* [EXERCISE AIM]:
For the data below, the lines that hold "AGND" should be counted; only the resulting number is expected.

* [SUPPLIED RECORDS]:
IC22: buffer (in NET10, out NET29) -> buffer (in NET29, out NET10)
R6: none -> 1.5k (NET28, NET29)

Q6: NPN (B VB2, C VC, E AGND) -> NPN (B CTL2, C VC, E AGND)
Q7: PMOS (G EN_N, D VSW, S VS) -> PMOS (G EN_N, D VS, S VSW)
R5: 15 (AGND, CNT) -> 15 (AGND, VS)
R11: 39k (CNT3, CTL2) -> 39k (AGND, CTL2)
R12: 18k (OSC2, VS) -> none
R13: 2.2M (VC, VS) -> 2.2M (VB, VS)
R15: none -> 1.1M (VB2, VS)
==
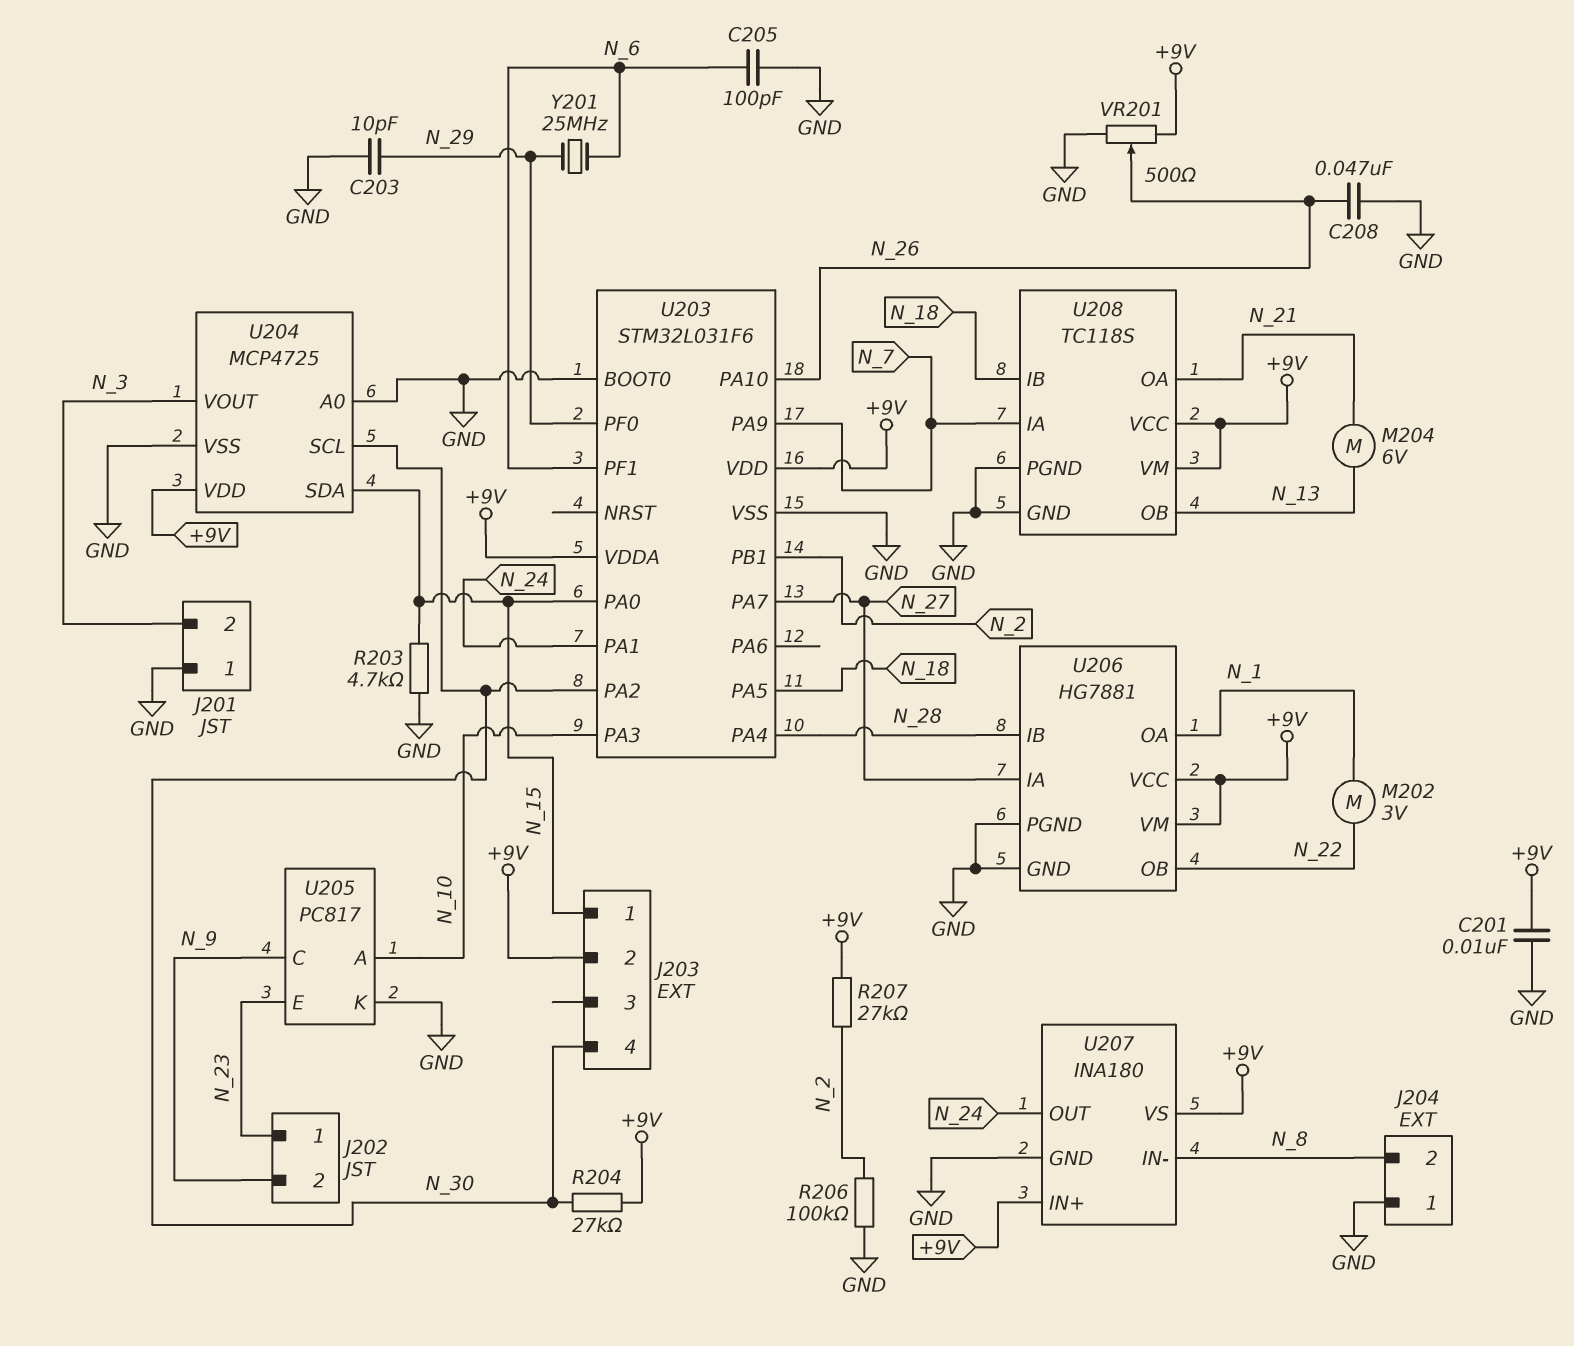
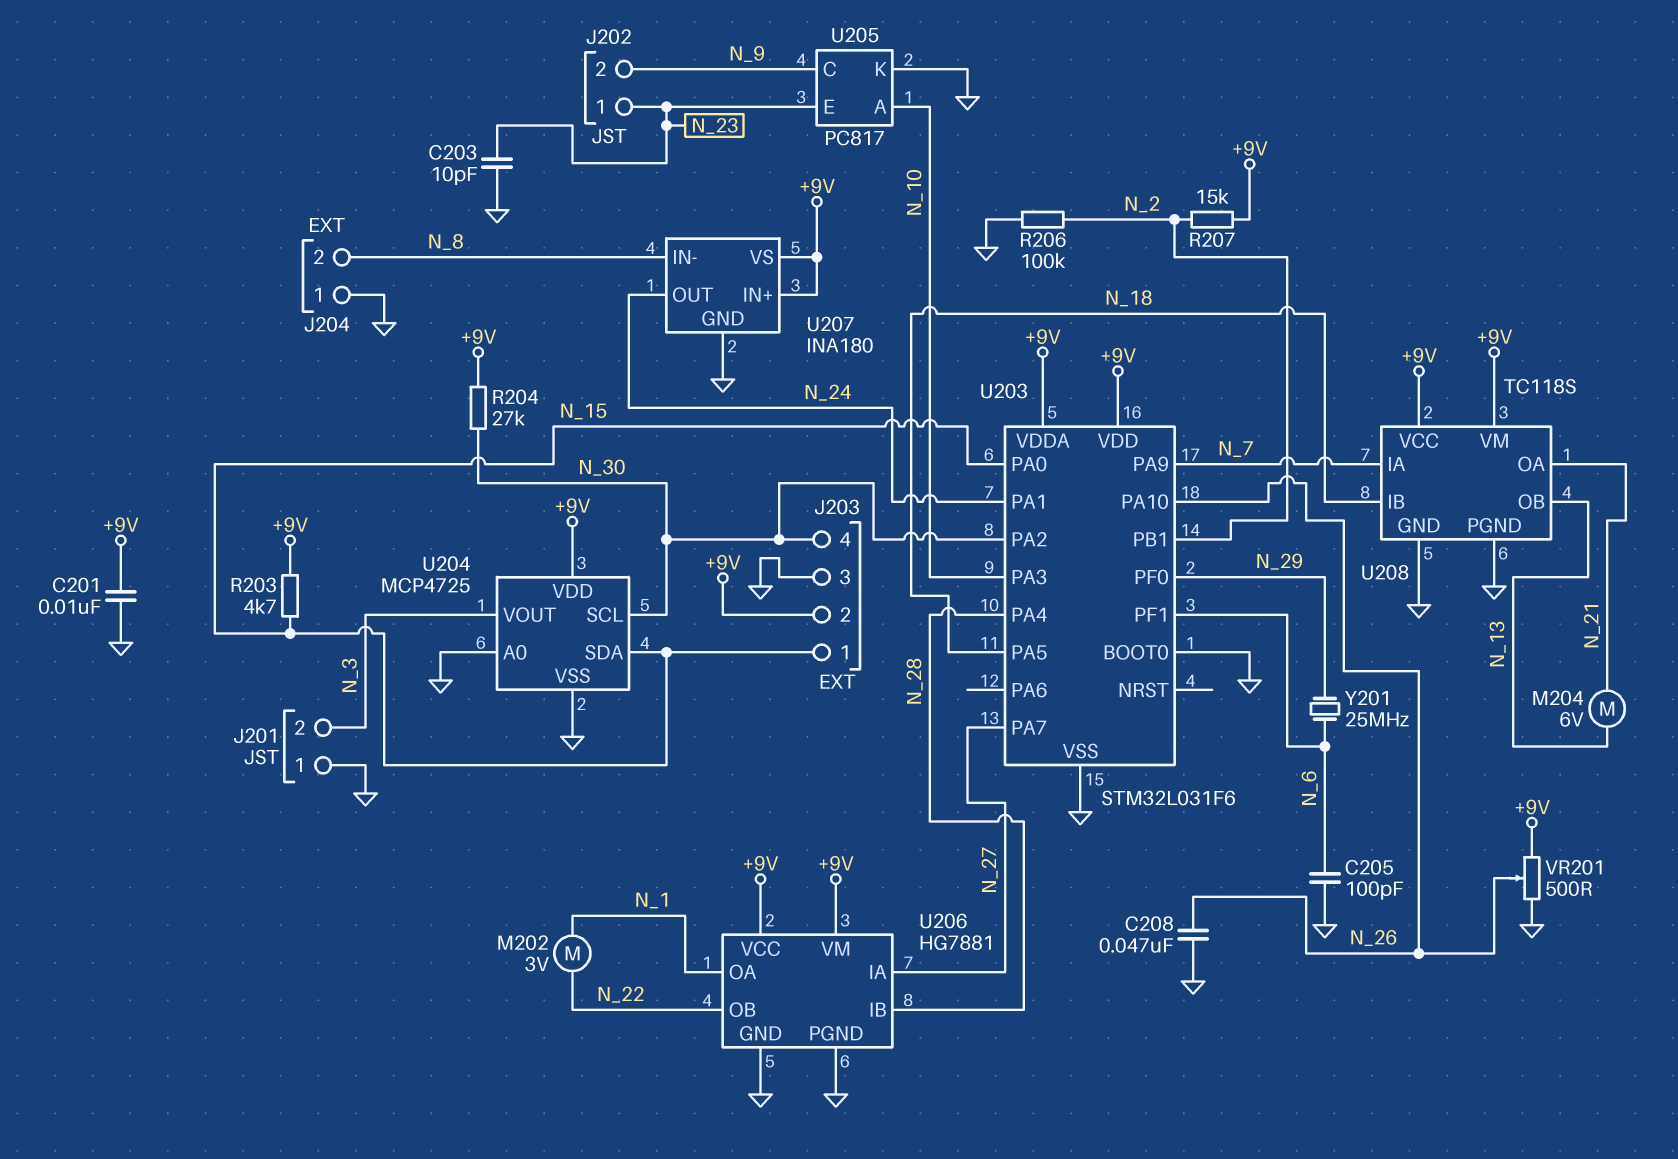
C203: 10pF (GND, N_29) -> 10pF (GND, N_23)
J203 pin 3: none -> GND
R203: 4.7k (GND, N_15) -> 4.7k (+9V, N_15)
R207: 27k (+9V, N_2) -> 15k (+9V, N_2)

* [WRITTEN RESPONSE]:
3